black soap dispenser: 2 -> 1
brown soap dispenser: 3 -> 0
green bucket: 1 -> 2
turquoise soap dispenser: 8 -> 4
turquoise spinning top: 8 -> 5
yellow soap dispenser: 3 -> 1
...
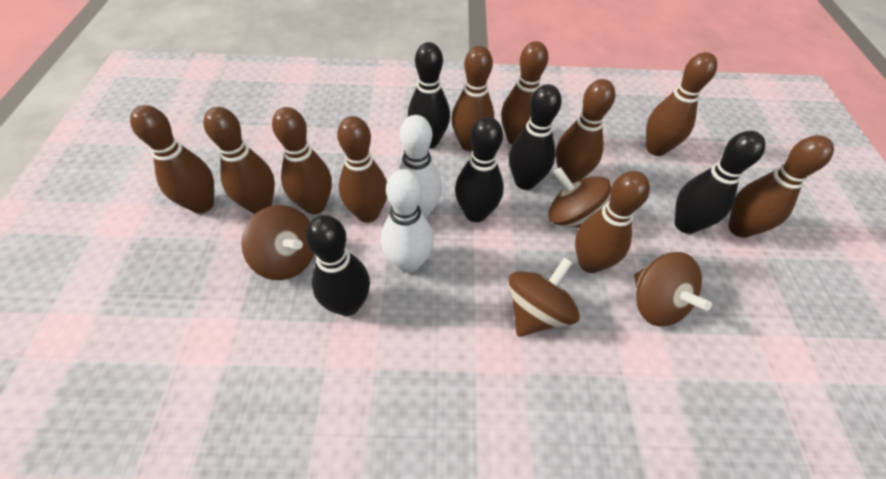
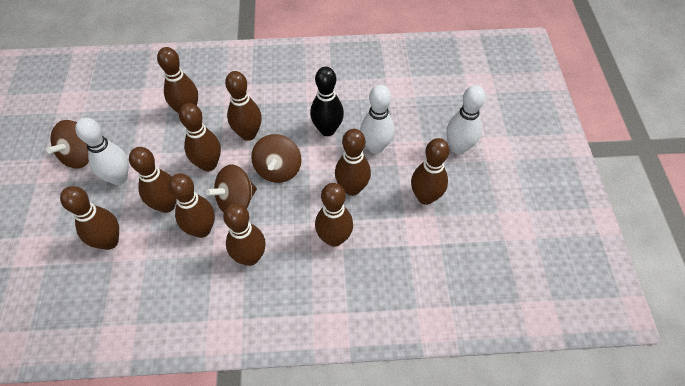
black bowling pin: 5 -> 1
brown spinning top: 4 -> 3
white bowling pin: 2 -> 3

### Exercise aim
Locate the word "dispenser" in the records above, and return each line that has it.

### Answer section
black soap dispenser: 2 -> 1
brown soap dispenser: 3 -> 0
turquoise soap dispenser: 8 -> 4
yellow soap dispenser: 3 -> 1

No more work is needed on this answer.